━━━ Data for processing ━━━

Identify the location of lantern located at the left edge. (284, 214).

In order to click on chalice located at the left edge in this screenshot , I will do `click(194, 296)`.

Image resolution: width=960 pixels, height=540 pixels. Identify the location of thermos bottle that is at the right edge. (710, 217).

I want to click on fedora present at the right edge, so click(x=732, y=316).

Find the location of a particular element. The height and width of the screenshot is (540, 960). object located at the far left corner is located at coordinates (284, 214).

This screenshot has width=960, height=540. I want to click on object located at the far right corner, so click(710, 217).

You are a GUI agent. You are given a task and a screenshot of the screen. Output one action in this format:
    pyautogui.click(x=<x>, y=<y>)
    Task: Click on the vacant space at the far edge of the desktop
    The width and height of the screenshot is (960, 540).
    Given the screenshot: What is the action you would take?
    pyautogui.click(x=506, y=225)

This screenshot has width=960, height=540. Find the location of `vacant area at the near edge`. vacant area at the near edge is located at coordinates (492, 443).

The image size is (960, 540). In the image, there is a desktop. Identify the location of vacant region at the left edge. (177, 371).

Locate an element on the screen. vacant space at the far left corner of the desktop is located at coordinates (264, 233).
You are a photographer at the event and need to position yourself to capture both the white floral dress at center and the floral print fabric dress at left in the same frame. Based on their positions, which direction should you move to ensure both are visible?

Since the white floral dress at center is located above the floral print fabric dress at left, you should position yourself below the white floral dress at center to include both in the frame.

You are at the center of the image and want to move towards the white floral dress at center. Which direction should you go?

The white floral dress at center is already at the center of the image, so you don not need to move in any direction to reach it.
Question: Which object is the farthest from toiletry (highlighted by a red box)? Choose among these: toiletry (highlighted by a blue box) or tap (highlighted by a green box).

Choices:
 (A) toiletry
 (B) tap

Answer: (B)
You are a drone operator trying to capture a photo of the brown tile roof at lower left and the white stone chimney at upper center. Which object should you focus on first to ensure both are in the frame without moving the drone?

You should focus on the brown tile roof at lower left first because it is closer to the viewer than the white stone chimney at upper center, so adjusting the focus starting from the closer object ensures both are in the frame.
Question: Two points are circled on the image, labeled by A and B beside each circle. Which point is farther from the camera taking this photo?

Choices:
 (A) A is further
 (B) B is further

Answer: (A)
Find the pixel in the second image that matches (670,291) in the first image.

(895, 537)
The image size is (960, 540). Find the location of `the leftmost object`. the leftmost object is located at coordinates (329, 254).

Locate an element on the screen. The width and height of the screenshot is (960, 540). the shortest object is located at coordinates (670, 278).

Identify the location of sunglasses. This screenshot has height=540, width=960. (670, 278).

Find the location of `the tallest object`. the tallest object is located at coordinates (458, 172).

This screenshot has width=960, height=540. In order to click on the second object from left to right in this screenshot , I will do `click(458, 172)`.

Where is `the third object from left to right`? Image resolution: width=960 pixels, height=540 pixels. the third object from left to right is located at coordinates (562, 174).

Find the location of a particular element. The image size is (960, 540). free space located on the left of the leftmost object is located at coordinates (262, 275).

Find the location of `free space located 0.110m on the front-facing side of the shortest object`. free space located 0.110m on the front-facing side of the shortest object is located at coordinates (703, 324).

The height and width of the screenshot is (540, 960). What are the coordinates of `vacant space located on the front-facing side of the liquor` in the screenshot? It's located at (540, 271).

━━━

What you should do: Recast the records above as a Markdown table with the columns Row and Line. Number each nonblank line in order and leave out the blank ones.

Result of the exercise:
| Row | Line |
|---|---|
| 1 | Identify the location of lantern located at the left edge. (284, 214). |
| 2 | In order to click on chalice located at the left edge in this screenshot , I will do `click(194, 296)`. |
| 3 | Image resolution: width=960 pixels, height=540 pixels. Identify the location of thermos bottle that is at the right edge. (710, 217). |
| 4 | I want to click on fedora present at the right edge, so click(x=732, y=316). |
| 5 | Find the location of a particular element. The height and width of the screenshot is (540, 960). object located at the far left corner is located at coordinates (284, 214). |
| 6 | This screenshot has width=960, height=540. I want to click on object located at the far right corner, so click(710, 217). |
| 7 | You are a GUI agent. You are given a task and a screenshot of the screen. Output one action in this format: |
| 8 |     pyautogui.click(x=<x>, y=<y>) |
| 9 |     Task: Click on the vacant space at the far edge of the desktop |
| 10 |     The width and height of the screenshot is (960, 540). |
| 11 |     Given the screenshot: What is the action you would take? |
| 12 |     pyautogui.click(x=506, y=225) |
| 13 | This screenshot has width=960, height=540. Find the location of `vacant area at the near edge`. vacant area at the near edge is located at coordinates (492, 443). |
| 14 | The image size is (960, 540). In the image, there is a desktop. Identify the location of vacant region at the left edge. (177, 371). |
| 15 | Locate an element on the screen. vacant space at the far left corner of the desktop is located at coordinates (264, 233). |
| 16 | You are a photographer at the event and need to position yourself to capture both the white floral dress at center and the floral print fabric dress at left in the same frame. Based on their positions, which direction should you move to ensure both are visible? |
| 17 | Since the white floral dress at center is located above the floral print fabric dress at left, you should position yourself below the white floral dress at center to include both in the frame. |
| 18 | You are at the center of the image and want to move towards the white floral dress at center. Which direction should you go? |
| 19 | The white floral dress at center is already at the center of the image, so you don not need to move in any direction to reach it. |
| 20 | Question: Which object is the farthest from toiletry (highlighted by a red box)? Choose among these: toiletry (highlighted by a blue box) or tap (highlighted by a green box). |
| 21 | Choices: |
| 22 |  (A) toiletry |
| 23 |  (B) tap |
| 24 | Answer: (B) |
| 25 | You are a drone operator trying to capture a photo of the brown tile roof at lower left and the white stone chimney at upper center. Which object should you focus on first to ensure both are in the frame without moving the drone? |
| 26 | You should focus on the brown tile roof at lower left first because it is closer to the viewer than the white stone chimney at upper center, so adjusting the focus starting from the closer object ensures both are in the frame. |
| 27 | Question: Two points are circled on the image, labeled by A and B beside each circle. Which point is farther from the camera taking this photo? |
| 28 | Choices: |
| 29 |  (A) A is further |
| 30 |  (B) B is further |
| 31 | Answer: (A) |
| 32 | Find the pixel in the second image that matches (670,291) in the first image. |
| 33 | (895, 537) |
| 34 | The image size is (960, 540). Find the location of `the leftmost object`. the leftmost object is located at coordinates (329, 254). |
| 35 | Locate an element on the screen. The width and height of the screenshot is (960, 540). the shortest object is located at coordinates (670, 278). |
| 36 | Identify the location of sunglasses. This screenshot has height=540, width=960. (670, 278). |
| 37 | Find the location of `the tallest object`. the tallest object is located at coordinates (458, 172). |
| 38 | This screenshot has width=960, height=540. In order to click on the second object from left to right in this screenshot , I will do `click(458, 172)`. |
| 39 | Where is `the third object from left to right`? Image resolution: width=960 pixels, height=540 pixels. the third object from left to right is located at coordinates (562, 174). |
| 40 | Find the location of a particular element. The image size is (960, 540). free space located on the left of the leftmost object is located at coordinates (262, 275). |
| 41 | Find the location of `free space located 0.110m on the front-facing side of the shortest object`. free space located 0.110m on the front-facing side of the shortest object is located at coordinates (703, 324). |
| 42 | The height and width of the screenshot is (540, 960). What are the coordinates of `vacant space located on the front-facing side of the liquor` in the screenshot? It's located at (540, 271). |